▸ **EXERCISE AIM**: Find every line in the items below that contains the string "with", and copy each such line.

--- Start ---

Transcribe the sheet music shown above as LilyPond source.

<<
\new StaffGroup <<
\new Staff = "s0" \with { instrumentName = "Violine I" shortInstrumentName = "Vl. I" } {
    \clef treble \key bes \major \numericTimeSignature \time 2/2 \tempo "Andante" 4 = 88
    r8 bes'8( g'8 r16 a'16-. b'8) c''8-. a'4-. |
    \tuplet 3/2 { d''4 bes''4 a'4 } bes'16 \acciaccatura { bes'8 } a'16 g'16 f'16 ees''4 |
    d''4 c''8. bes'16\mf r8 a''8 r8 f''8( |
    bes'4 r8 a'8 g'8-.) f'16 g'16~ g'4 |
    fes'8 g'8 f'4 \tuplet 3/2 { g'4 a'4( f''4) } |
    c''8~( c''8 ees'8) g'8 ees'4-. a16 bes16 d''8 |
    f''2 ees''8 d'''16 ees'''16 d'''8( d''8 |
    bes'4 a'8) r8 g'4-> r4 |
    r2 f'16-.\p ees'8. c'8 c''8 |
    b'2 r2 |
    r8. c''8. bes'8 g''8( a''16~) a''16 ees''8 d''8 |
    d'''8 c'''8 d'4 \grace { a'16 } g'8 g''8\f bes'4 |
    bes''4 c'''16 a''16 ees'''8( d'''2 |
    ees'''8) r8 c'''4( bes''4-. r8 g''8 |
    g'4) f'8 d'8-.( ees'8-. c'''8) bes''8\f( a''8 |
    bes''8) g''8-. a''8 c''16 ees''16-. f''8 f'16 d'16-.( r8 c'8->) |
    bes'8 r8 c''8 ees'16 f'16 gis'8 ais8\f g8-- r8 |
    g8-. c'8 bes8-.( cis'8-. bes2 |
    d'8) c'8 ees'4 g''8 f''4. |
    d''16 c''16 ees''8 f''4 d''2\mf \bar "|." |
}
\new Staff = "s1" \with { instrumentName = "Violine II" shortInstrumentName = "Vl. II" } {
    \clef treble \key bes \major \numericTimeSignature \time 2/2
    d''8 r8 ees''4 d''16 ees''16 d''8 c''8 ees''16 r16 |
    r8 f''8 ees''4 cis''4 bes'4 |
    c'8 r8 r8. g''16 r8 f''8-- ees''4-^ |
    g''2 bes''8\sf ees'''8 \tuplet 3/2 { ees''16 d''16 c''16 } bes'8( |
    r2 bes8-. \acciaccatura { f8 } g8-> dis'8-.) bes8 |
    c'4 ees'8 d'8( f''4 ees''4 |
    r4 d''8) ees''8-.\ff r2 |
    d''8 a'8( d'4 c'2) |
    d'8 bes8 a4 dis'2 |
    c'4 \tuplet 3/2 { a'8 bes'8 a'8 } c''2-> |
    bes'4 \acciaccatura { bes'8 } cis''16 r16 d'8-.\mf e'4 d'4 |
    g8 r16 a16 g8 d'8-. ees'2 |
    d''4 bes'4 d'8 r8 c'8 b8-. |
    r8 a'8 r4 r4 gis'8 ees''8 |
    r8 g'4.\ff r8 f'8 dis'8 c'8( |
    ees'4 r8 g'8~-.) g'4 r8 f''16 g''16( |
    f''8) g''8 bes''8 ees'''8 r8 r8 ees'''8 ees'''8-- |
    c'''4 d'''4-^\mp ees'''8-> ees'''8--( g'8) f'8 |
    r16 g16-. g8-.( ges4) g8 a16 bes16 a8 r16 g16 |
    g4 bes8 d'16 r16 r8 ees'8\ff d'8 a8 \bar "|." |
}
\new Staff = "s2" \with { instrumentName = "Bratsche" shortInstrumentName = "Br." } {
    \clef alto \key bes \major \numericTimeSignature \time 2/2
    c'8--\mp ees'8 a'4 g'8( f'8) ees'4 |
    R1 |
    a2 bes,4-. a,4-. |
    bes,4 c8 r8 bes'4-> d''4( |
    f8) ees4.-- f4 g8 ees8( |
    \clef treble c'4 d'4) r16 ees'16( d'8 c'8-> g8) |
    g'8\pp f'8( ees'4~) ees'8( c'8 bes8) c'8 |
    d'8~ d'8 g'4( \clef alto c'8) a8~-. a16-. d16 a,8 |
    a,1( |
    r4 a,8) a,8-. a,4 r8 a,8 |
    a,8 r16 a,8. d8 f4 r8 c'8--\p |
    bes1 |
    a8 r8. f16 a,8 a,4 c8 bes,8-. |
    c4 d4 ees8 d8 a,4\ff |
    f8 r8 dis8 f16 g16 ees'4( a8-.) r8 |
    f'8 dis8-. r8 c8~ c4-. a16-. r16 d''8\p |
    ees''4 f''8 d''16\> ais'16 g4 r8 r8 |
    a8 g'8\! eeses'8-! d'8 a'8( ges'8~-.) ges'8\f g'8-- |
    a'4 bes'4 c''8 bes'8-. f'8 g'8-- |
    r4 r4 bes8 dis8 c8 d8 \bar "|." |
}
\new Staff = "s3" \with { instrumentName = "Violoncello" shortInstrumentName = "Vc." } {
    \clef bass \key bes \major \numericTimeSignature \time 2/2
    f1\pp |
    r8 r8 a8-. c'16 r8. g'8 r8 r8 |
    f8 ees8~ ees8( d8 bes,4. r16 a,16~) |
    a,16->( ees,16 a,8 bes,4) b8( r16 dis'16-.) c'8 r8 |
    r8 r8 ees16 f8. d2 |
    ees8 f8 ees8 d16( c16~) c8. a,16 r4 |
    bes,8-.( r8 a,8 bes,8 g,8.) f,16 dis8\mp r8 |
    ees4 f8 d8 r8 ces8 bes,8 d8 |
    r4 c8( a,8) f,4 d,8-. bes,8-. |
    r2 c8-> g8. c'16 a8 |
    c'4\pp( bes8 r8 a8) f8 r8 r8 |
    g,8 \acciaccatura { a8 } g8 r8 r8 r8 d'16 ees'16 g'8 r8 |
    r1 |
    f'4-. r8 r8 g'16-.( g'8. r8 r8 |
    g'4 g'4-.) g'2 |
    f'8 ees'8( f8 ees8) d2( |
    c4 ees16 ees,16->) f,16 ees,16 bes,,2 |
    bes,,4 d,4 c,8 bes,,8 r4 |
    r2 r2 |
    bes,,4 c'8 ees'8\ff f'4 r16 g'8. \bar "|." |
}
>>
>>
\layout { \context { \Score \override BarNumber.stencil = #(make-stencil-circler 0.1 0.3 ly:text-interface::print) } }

--- End ---

▸ **RESPONSE**:
\new Staff = "s0" \with { instrumentName = "Violine I" shortInstrumentName = "Vl. I" } {
\new Staff = "s1" \with { instrumentName = "Violine II" shortInstrumentName = "Vl. II" } {
\new Staff = "s2" \with { instrumentName = "Bratsche" shortInstrumentName = "Br." } {
\new Staff = "s3" \with { instrumentName = "Violoncello" shortInstrumentName = "Vc." } {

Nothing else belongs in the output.